● ASSIGNMENT: The expected answer is the set of lines in the data below between the line holding "C1: 1.5uF (+12V, 0V) -> 100nF (+12V, 0V)" and the line holding "U1: NOT 74LS04", inclusive, written out exactly.
=== EXTRACTED INFORMATION ===
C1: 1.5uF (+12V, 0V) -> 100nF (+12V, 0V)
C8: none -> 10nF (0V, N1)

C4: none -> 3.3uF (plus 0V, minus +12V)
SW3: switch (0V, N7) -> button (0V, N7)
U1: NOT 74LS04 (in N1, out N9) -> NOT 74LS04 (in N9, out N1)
===
=== EXTRACTED INFORMATION ===
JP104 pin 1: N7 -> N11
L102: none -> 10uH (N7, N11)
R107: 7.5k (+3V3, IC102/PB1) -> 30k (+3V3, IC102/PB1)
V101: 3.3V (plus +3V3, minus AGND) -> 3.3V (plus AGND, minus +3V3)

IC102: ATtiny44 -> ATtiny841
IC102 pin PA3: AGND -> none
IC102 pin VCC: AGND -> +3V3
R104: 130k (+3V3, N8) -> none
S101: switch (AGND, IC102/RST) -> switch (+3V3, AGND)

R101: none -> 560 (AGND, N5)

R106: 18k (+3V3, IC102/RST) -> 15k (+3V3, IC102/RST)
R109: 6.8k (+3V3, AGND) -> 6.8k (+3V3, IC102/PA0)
===
=== EXTRACTED INFORMATION ===
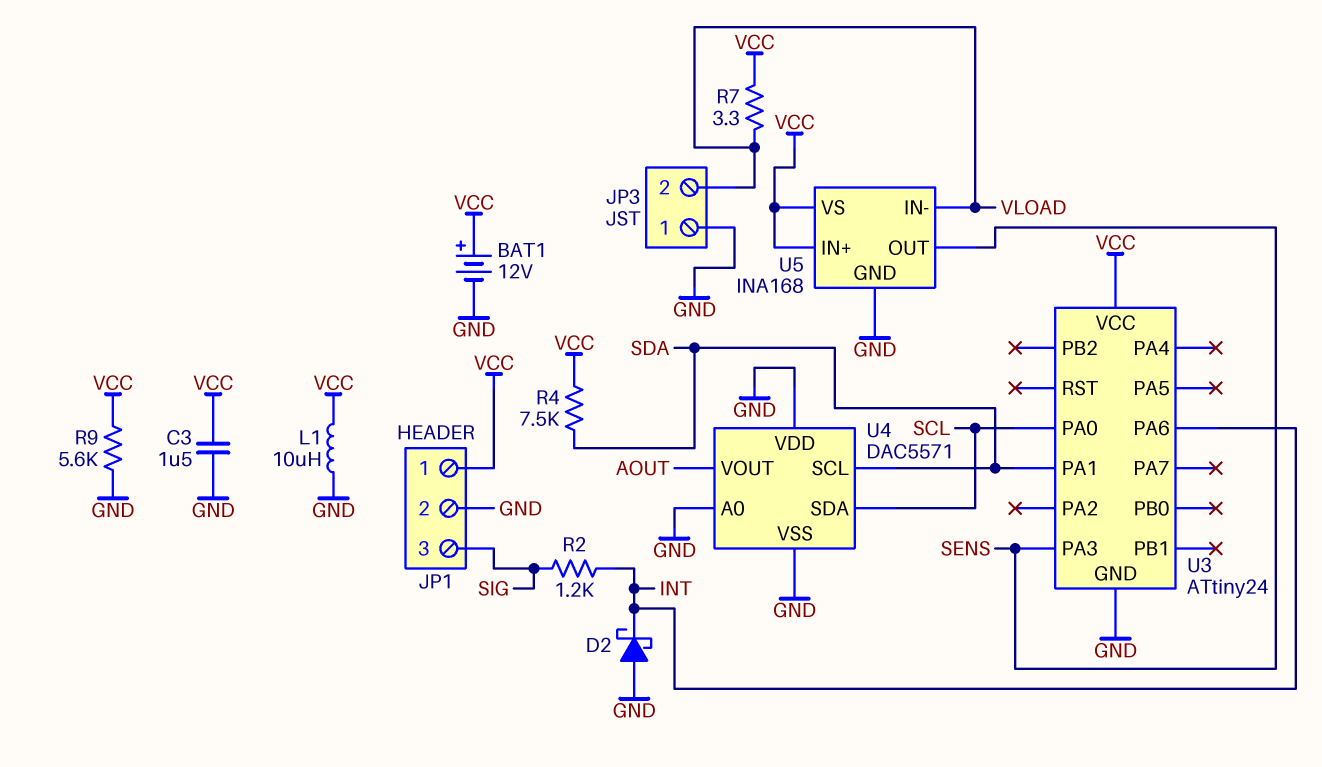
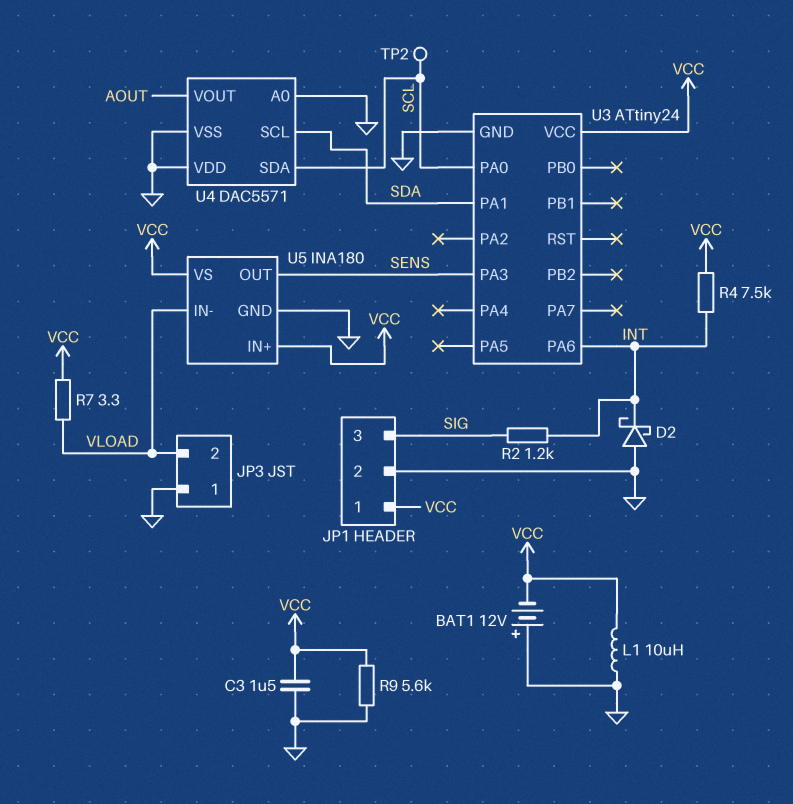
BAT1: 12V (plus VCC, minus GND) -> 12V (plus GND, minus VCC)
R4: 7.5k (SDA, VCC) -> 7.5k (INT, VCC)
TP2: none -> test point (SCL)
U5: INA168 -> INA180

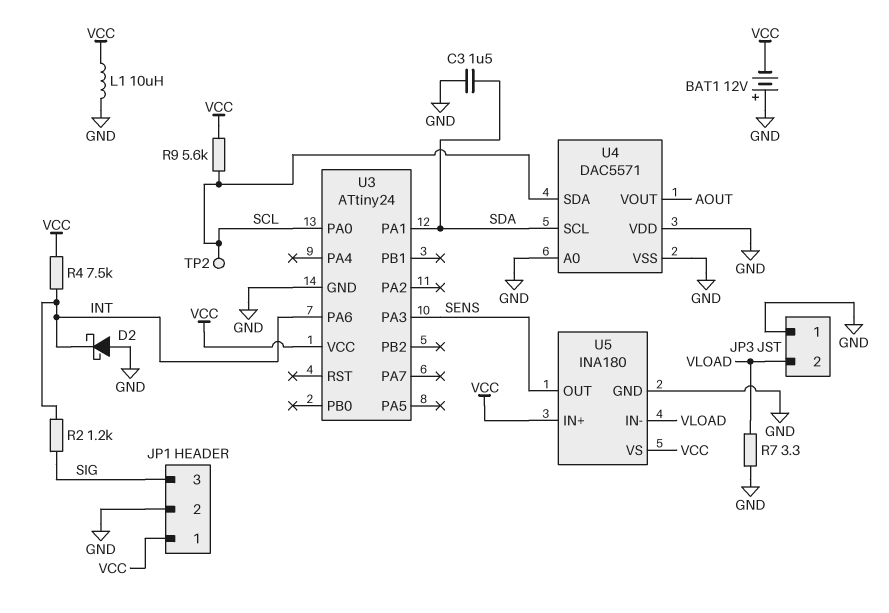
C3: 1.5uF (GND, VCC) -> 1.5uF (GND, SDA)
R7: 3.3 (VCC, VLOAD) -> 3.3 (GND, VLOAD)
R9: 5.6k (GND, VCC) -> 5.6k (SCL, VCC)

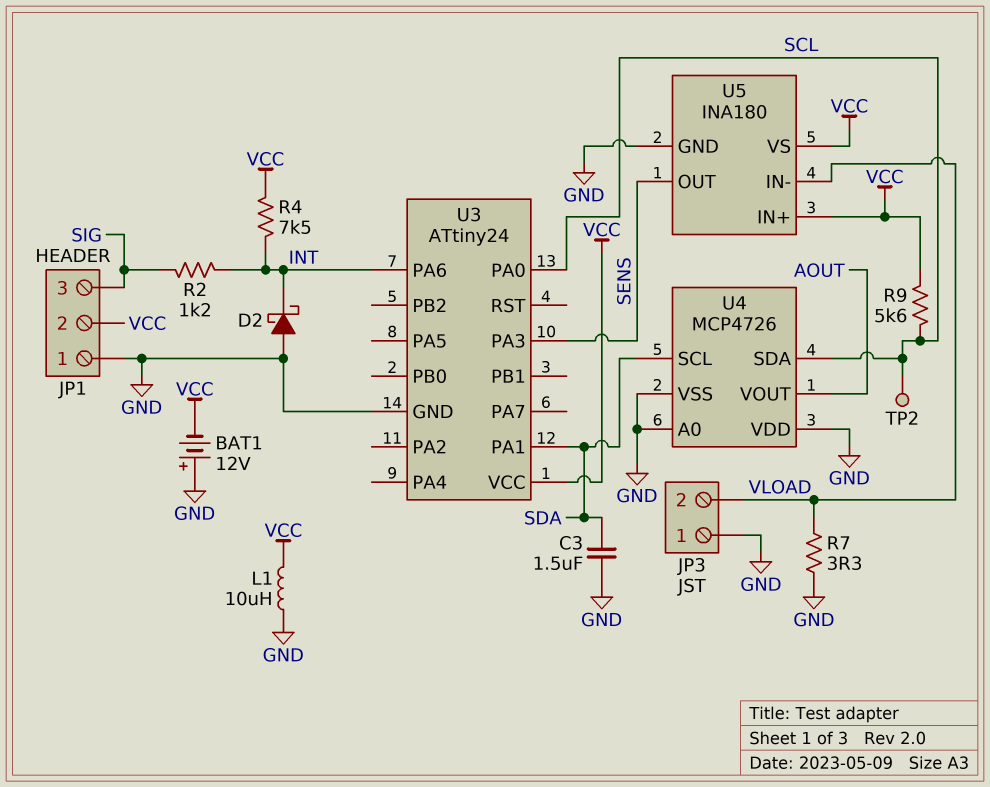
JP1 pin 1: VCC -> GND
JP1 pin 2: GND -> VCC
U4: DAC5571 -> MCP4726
===
● WRITTEN SOLUTION:
C1: 1.5uF (+12V, 0V) -> 100nF (+12V, 0V)
C8: none -> 10nF (0V, N1)

C4: none -> 3.3uF (plus 0V, minus +12V)
SW3: switch (0V, N7) -> button (0V, N7)
U1: NOT 74LS04 (in N1, out N9) -> NOT 74LS04 (in N9, out N1)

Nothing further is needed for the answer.